◆ **Exercise objective**
Transcribe the listing from its top line through the line with "purple brick E1:E3 level 1 -> none". Keep it exact, both ends included, and add nothing.

◆ **Exercise inputs**
* * * * *
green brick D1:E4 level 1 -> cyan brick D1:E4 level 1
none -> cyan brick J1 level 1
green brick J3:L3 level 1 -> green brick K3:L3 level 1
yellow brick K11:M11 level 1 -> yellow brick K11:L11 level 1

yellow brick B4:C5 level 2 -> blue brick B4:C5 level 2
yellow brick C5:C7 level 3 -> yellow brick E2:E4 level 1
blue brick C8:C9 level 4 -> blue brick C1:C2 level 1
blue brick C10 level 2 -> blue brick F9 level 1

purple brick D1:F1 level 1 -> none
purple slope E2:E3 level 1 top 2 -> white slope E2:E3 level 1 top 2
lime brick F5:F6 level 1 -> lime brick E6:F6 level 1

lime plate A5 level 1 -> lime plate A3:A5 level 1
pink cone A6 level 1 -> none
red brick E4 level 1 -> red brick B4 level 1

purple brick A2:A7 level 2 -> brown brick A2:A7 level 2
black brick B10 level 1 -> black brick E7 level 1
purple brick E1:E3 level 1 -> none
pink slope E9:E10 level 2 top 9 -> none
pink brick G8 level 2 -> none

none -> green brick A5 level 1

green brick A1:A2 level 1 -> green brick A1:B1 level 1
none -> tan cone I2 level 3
* * * * *
◆ **Response for this exercise**
green brick D1:E4 level 1 -> cyan brick D1:E4 level 1
none -> cyan brick J1 level 1
green brick J3:L3 level 1 -> green brick K3:L3 level 1
yellow brick K11:M11 level 1 -> yellow brick K11:L11 level 1

yellow brick B4:C5 level 2 -> blue brick B4:C5 level 2
yellow brick C5:C7 level 3 -> yellow brick E2:E4 level 1
blue brick C8:C9 level 4 -> blue brick C1:C2 level 1
blue brick C10 level 2 -> blue brick F9 level 1

purple brick D1:F1 level 1 -> none
purple slope E2:E3 level 1 top 2 -> white slope E2:E3 level 1 top 2
lime brick F5:F6 level 1 -> lime brick E6:F6 level 1

lime plate A5 level 1 -> lime plate A3:A5 level 1
pink cone A6 level 1 -> none
red brick E4 level 1 -> red brick B4 level 1

purple brick A2:A7 level 2 -> brown brick A2:A7 level 2
black brick B10 level 1 -> black brick E7 level 1
purple brick E1:E3 level 1 -> none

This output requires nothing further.